→ **Task goal**
Duplicate the lines of the listing below, from the line with "The white matte projection screen at upper left is 37.11" up to and including the line with "The orange wood ladder at center is", and reproduce nothing else.

→ **Listed records**
================

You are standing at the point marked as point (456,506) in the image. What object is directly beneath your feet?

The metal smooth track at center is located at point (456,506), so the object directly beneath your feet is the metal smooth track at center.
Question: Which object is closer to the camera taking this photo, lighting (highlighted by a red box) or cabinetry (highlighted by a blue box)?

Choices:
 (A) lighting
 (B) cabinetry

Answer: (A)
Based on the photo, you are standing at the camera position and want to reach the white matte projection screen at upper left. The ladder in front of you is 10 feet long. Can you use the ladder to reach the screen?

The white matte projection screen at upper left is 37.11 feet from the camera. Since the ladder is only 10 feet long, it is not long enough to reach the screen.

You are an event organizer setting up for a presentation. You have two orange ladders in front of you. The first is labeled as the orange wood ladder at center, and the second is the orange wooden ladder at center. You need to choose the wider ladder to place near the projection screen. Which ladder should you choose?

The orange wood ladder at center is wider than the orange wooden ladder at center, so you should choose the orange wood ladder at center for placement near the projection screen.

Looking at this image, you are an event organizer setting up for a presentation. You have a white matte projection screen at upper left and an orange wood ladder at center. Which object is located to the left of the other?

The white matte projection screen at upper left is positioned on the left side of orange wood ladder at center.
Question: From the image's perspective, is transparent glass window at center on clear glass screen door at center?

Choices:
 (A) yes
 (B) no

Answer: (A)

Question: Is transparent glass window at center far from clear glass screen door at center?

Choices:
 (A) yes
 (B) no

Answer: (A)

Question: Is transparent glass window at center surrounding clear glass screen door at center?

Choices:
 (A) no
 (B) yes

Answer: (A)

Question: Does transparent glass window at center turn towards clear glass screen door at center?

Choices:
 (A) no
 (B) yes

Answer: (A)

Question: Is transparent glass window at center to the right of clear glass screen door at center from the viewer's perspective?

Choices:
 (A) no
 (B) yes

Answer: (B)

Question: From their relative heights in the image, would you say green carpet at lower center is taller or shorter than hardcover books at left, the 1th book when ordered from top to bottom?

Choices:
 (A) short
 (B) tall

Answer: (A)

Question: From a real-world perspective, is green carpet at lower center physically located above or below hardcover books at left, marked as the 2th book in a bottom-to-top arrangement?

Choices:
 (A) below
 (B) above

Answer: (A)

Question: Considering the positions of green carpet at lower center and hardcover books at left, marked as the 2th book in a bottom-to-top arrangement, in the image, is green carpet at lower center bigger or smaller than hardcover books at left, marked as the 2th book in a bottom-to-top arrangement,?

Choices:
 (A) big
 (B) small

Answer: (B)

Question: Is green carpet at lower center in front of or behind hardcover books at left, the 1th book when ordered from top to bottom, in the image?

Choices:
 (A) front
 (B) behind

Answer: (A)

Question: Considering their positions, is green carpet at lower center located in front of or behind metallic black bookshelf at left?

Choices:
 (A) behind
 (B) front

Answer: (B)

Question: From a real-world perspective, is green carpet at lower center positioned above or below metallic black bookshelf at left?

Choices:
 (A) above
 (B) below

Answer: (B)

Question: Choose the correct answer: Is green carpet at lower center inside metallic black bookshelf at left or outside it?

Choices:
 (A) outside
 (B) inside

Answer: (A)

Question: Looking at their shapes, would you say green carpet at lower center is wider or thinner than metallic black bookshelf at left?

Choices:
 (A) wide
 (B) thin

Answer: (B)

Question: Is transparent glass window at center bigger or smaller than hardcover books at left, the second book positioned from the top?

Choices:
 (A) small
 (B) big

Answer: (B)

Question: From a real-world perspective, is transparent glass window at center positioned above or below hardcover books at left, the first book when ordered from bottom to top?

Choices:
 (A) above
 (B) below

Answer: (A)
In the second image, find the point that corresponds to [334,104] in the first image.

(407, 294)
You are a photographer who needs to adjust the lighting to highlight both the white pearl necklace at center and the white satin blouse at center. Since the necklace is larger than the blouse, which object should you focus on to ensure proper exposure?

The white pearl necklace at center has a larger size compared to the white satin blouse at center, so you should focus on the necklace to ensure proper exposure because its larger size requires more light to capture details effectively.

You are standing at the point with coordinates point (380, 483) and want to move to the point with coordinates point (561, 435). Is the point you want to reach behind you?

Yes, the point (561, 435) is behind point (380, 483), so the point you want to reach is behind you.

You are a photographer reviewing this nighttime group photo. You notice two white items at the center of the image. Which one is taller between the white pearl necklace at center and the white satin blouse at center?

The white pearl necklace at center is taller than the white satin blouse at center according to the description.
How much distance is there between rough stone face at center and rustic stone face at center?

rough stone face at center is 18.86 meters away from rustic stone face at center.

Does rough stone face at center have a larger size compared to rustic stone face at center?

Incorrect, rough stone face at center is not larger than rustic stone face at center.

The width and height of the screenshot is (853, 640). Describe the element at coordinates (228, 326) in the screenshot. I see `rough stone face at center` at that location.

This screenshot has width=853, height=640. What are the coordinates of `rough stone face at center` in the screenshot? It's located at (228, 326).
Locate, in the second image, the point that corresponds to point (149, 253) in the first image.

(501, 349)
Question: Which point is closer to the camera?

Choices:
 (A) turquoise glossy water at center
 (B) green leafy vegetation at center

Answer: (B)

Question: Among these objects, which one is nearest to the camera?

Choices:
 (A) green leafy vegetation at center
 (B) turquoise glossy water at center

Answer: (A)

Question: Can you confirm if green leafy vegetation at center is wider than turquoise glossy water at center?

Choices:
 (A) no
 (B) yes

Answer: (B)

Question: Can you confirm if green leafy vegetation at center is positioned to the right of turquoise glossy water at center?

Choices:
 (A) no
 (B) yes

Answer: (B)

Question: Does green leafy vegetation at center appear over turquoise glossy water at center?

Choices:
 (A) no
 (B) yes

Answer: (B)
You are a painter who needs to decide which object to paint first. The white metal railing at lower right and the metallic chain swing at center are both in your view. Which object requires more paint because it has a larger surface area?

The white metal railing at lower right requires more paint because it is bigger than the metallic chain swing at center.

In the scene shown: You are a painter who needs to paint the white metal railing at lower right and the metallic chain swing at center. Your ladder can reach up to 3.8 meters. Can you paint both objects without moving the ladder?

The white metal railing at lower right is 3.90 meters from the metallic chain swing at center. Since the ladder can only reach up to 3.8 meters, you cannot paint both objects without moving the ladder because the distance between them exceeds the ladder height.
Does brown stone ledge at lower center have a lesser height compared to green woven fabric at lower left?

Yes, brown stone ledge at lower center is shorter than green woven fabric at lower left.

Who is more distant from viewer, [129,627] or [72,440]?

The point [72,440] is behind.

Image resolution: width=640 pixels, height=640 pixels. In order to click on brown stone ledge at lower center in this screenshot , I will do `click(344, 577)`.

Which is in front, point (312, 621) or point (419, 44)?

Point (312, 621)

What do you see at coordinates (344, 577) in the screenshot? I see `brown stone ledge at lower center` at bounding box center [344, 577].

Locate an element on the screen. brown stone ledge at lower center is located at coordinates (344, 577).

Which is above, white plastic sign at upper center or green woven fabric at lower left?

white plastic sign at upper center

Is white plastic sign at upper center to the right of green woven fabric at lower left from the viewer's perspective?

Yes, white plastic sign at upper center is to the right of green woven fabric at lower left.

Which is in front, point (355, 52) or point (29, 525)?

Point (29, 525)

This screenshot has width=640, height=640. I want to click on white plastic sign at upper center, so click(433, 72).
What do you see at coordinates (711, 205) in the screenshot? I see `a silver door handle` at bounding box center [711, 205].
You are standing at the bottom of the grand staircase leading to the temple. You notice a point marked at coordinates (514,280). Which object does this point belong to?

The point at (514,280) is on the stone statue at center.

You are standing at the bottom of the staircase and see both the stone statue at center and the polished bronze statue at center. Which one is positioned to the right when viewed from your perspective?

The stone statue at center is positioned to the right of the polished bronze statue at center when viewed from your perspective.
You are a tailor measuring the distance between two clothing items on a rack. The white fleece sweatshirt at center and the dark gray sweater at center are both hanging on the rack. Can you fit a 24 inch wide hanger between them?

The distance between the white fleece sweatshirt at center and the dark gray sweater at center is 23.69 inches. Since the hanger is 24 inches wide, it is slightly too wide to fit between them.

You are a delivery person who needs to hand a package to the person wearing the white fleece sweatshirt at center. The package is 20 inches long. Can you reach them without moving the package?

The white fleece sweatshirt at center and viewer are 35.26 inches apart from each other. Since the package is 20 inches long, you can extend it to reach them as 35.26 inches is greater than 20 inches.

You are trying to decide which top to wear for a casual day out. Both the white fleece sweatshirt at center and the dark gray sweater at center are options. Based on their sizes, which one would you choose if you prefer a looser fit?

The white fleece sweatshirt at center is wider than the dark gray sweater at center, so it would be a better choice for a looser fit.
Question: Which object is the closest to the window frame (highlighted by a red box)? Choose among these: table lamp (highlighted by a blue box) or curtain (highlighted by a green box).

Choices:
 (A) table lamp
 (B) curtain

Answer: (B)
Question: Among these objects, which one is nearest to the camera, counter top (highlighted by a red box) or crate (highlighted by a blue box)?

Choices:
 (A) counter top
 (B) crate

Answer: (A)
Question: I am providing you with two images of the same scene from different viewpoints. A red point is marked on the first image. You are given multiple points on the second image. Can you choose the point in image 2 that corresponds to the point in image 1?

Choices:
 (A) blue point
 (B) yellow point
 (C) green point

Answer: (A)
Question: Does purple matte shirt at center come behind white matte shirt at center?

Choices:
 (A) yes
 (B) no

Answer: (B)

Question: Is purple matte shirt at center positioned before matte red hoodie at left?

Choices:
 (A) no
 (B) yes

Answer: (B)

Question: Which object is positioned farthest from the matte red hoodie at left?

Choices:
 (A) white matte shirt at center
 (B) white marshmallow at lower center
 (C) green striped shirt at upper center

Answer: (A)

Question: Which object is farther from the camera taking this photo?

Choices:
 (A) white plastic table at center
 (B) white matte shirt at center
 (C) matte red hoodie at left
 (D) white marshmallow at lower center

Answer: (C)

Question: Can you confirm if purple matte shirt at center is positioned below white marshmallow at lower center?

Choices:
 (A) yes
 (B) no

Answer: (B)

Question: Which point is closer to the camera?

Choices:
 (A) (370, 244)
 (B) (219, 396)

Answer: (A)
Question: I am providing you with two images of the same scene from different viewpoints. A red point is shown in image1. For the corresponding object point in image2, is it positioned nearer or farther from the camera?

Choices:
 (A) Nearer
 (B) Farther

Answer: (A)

================

→ **Expected answer**
The white matte projection screen at upper left is 37.11 feet from the camera. Since the ladder is only 10 feet long, it is not long enough to reach the screen.

You are an event organizer setting up for a presentation. You have two orange ladders in front of you. The first is labeled as the orange wood ladder at center, and the second is the orange wooden ladder at center. You need to choose the wider ladder to place near the projection screen. Which ladder should you choose?

The orange wood ladder at center is wider than the orange wooden ladder at center, so you should choose the orange wood ladder at center for placement near the projection screen.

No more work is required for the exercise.